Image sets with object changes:
======

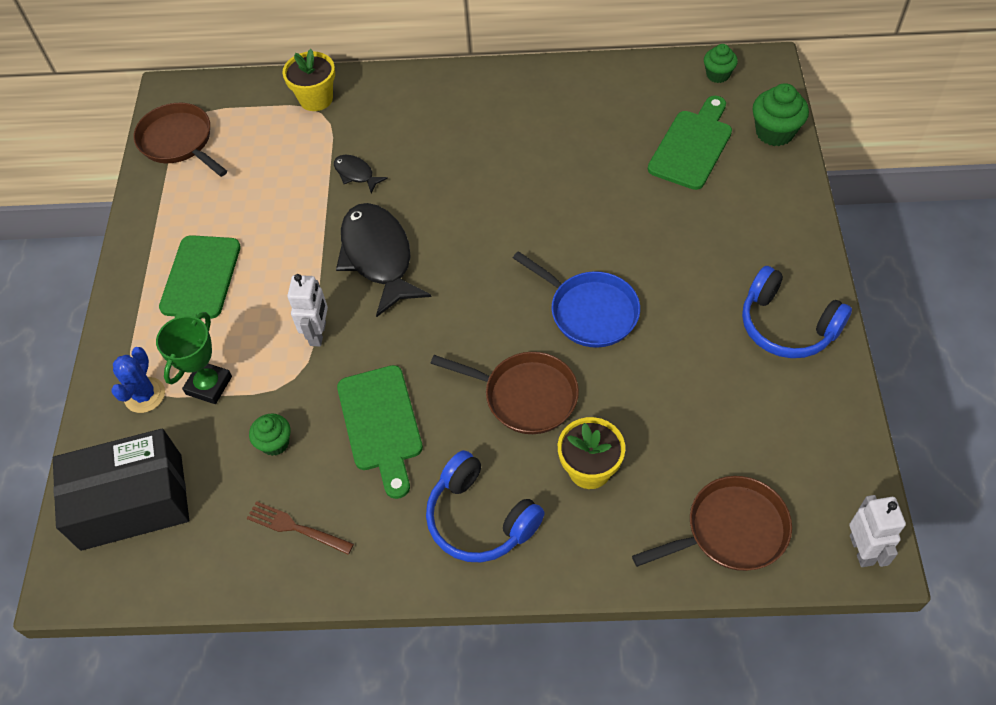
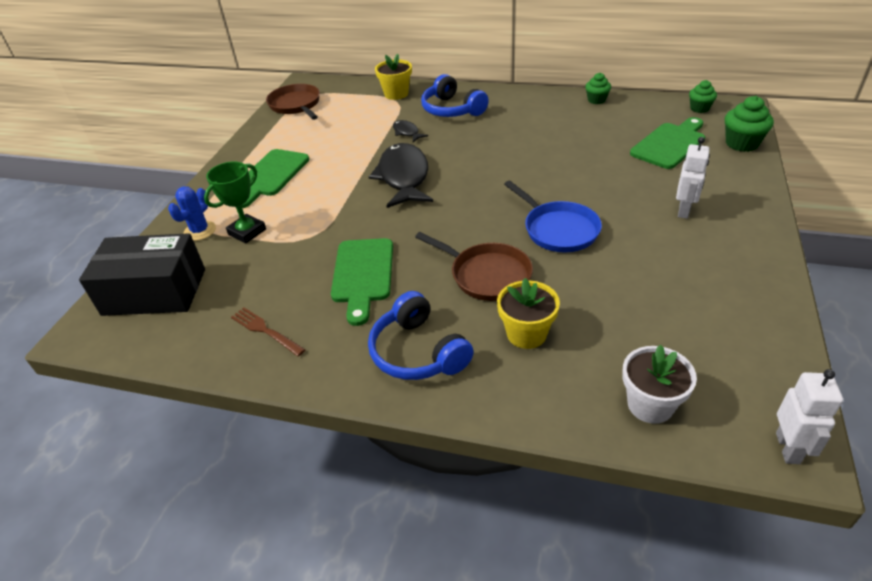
camera: 15 degrees right, 15 degrees down
(275, 443) = (276, 273): green cupcake -> green cupcake (596, 100)
(318, 334) = (340, 214): white robot -> white robot (684, 211)
(731, 530) = (650, 405): brown pan -> white flower pot
(787, 325) = (733, 262): blue headphones -> blue headphones (452, 109)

======

The reply should consist solely of the lines above from the one that has "(275, 443) = (276, 273): green" through the one that has "(731, 530) = (650, 405): brown", reproduced exactly.

• Written answer
(275, 443) = (276, 273): green cupcake -> green cupcake (596, 100)
(318, 334) = (340, 214): white robot -> white robot (684, 211)
(731, 530) = (650, 405): brown pan -> white flower pot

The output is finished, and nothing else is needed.